**THE PROBLEM:**
Once you have located the line containing "C5: 470uF (plus" in the material below, return it exactly along with each line after it through the line containing "V3: AC 24V (+3V3, SIG) -> AC 24V (GND, SIG)".

**EXTRACTED MATERIAL:**
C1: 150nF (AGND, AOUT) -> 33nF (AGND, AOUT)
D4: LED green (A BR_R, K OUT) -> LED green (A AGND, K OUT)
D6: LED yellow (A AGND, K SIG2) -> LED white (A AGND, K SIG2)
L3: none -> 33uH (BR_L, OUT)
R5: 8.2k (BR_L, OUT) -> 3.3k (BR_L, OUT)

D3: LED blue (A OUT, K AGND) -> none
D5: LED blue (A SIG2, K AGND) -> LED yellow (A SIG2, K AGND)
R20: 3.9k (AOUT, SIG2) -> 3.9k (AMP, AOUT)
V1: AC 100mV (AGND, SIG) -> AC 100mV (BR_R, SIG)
...
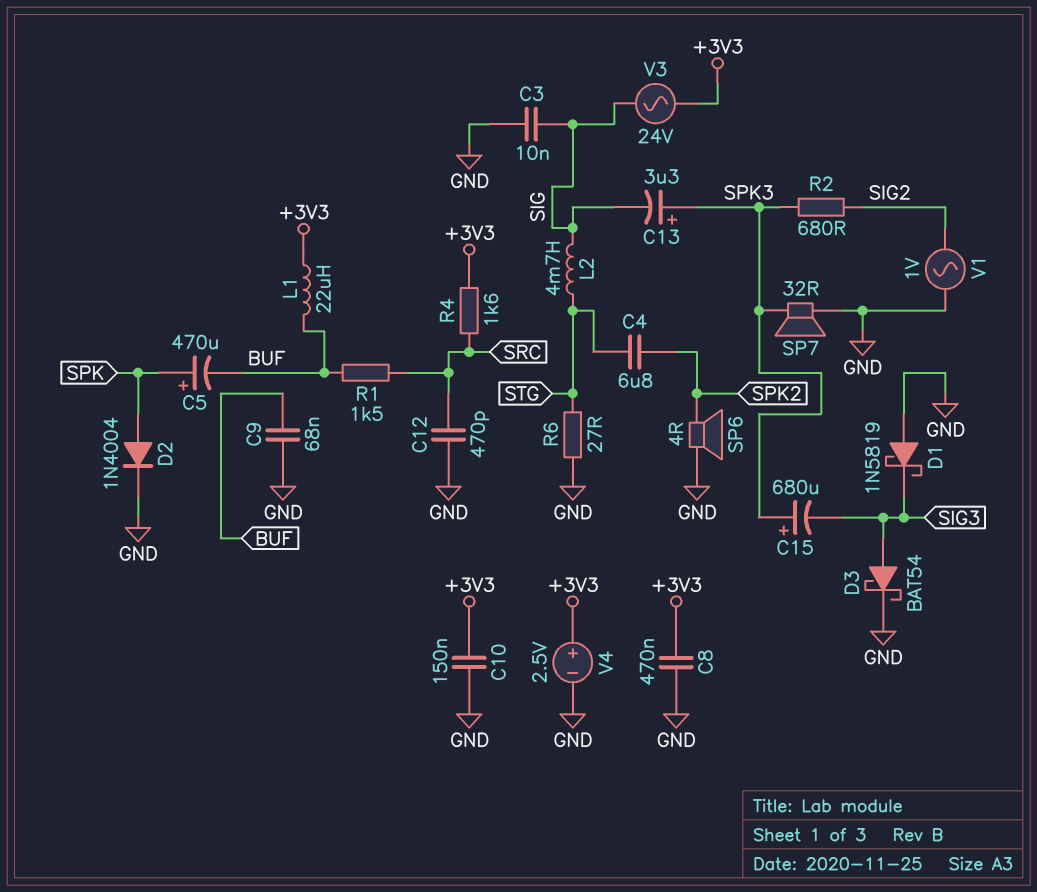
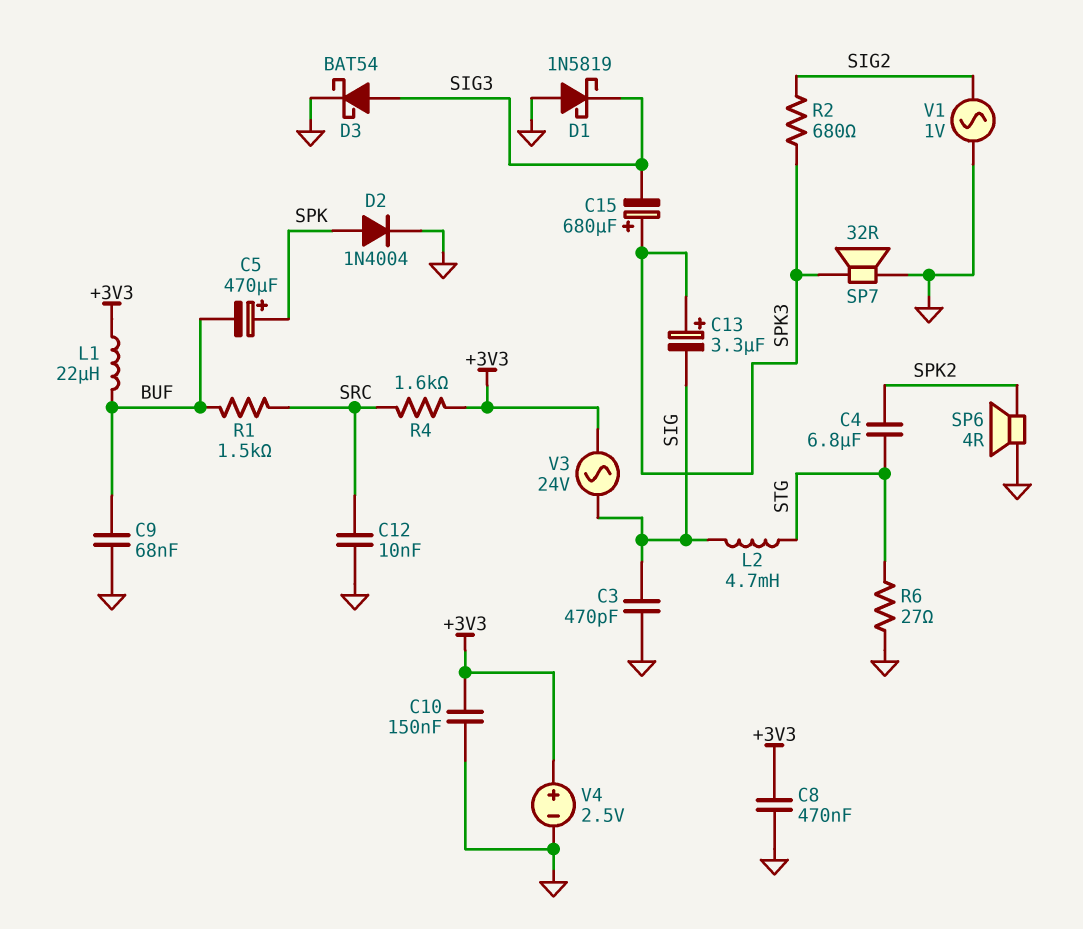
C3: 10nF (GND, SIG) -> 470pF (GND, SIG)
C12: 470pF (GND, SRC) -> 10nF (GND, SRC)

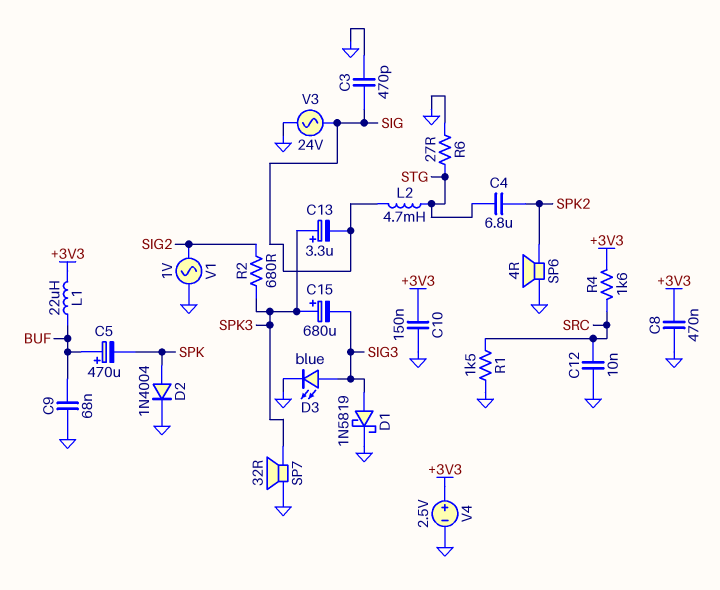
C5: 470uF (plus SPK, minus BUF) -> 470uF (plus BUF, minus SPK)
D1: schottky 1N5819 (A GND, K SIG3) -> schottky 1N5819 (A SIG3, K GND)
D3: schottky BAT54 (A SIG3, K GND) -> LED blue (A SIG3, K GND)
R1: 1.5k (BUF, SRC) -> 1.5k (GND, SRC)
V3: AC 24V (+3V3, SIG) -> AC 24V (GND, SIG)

**ANSWER FOR THE TASK:**
C5: 470uF (plus SPK, minus BUF) -> 470uF (plus BUF, minus SPK)
D1: schottky 1N5819 (A GND, K SIG3) -> schottky 1N5819 (A SIG3, K GND)
D3: schottky BAT54 (A SIG3, K GND) -> LED blue (A SIG3, K GND)
R1: 1.5k (BUF, SRC) -> 1.5k (GND, SRC)
V3: AC 24V (+3V3, SIG) -> AC 24V (GND, SIG)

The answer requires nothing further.